------ INPUT RECORDS
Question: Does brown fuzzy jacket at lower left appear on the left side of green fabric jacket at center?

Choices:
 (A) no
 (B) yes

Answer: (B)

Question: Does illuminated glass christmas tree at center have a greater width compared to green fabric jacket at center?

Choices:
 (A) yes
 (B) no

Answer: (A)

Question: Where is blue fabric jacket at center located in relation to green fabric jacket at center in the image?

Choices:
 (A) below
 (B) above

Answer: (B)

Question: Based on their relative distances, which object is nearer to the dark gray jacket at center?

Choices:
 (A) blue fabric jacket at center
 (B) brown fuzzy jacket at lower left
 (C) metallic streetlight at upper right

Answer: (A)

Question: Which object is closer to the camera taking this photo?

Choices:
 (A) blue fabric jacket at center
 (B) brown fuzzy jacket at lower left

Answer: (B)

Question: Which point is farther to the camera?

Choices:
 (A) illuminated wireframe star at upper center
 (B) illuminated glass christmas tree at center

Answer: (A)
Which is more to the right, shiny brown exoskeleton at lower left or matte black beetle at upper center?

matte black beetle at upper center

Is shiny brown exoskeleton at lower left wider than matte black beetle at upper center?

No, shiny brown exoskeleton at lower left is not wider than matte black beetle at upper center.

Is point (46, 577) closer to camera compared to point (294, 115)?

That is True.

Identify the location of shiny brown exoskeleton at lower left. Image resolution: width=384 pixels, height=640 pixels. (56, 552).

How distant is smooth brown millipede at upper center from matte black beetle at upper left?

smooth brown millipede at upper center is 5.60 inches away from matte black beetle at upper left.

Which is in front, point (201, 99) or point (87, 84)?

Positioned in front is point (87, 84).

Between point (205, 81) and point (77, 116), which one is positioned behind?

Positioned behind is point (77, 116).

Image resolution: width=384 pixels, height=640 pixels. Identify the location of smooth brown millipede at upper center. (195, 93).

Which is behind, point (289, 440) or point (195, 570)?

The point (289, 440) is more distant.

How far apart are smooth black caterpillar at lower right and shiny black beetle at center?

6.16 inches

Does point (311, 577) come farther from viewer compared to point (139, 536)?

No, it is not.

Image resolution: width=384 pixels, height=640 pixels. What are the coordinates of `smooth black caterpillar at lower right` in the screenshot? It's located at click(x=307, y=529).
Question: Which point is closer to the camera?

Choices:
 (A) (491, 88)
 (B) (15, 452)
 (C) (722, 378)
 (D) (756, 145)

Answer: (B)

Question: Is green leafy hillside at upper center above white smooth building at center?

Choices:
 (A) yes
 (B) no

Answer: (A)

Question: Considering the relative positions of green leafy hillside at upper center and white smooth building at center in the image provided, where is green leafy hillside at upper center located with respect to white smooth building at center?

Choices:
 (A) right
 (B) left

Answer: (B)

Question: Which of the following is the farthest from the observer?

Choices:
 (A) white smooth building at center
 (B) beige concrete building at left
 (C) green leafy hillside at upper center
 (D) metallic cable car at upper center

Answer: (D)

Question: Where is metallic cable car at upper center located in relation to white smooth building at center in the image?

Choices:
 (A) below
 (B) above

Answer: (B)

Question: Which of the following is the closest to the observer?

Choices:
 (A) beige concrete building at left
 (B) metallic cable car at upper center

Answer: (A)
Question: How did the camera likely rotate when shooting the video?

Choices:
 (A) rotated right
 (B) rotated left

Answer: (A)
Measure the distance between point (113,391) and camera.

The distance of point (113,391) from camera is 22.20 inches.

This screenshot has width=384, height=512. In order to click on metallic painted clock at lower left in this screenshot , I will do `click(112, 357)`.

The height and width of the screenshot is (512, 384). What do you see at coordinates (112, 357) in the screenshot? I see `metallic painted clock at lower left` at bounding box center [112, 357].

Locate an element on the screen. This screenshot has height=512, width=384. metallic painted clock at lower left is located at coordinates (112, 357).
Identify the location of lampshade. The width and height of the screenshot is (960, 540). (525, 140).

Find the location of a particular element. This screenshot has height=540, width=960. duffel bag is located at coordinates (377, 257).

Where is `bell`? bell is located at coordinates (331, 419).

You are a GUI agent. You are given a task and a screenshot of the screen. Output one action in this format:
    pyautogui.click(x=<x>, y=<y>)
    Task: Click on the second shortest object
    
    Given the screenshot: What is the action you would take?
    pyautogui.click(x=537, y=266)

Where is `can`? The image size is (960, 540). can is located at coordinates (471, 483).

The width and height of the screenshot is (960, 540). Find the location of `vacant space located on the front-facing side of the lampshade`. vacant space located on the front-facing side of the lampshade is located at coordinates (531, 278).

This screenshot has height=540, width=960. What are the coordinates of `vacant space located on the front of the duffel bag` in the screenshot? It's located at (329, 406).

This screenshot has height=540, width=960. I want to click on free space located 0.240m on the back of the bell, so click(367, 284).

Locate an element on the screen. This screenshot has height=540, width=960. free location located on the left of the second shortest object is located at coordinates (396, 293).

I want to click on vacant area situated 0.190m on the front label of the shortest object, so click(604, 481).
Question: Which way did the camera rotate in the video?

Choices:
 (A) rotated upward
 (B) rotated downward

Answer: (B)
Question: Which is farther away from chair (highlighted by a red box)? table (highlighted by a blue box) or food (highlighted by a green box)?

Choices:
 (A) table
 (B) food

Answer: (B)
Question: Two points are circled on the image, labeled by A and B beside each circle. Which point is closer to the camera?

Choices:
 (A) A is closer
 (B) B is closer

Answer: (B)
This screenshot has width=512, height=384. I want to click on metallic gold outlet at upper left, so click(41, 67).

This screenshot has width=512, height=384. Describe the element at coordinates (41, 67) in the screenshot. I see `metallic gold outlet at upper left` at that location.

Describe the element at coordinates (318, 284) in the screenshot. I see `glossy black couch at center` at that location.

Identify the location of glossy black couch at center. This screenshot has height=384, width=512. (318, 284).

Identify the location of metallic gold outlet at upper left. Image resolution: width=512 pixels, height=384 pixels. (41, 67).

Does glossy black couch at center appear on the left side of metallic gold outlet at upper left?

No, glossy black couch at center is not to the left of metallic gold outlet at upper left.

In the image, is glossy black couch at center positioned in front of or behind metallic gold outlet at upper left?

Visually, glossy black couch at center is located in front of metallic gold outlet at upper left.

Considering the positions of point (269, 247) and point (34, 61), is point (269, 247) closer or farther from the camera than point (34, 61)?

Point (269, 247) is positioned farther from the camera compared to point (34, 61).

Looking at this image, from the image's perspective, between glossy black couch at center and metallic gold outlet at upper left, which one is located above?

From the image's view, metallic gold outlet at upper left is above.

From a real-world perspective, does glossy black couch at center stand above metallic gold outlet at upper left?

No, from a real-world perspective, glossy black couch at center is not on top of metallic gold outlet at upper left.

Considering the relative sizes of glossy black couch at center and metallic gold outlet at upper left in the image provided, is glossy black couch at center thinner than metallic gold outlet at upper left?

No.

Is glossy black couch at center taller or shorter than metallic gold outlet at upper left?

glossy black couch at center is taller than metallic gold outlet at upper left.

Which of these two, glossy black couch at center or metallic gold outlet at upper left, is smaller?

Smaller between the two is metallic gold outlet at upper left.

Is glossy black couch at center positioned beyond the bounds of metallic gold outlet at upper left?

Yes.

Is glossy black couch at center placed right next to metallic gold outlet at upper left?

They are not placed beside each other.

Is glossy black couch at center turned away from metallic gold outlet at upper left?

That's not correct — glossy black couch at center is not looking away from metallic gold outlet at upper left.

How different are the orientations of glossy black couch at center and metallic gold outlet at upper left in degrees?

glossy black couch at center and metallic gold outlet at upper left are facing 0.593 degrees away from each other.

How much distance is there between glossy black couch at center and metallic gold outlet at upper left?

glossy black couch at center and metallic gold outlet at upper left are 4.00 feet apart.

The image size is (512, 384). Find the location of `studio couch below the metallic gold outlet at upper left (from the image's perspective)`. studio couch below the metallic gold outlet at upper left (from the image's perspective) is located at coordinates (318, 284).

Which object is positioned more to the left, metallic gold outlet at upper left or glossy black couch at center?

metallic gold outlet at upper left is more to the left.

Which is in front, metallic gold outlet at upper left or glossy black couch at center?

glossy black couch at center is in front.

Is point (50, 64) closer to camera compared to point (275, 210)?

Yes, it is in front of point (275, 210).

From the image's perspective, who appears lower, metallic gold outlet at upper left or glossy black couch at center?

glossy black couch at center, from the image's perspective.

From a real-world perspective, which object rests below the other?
------------
▸ WORK INSTRUCTIONS:
Which lines in the records above contain the string "pixels"? Gather every such line, and treat uppercase and lowercase as different.

▸ EXERCISE ANSWER:
Identify the location of shiny brown exoskeleton at lower left. Image resolution: width=384 pixels, height=640 pixels. (56, 552).
Image resolution: width=384 pixels, height=640 pixels. Identify the location of smooth brown millipede at upper center. (195, 93).
Image resolution: width=384 pixels, height=640 pixels. What are the coordinates of `smooth black caterpillar at lower right` in the screenshot? It's located at click(x=307, y=529).
Identify the location of metallic gold outlet at upper left. Image resolution: width=512 pixels, height=384 pixels. (41, 67).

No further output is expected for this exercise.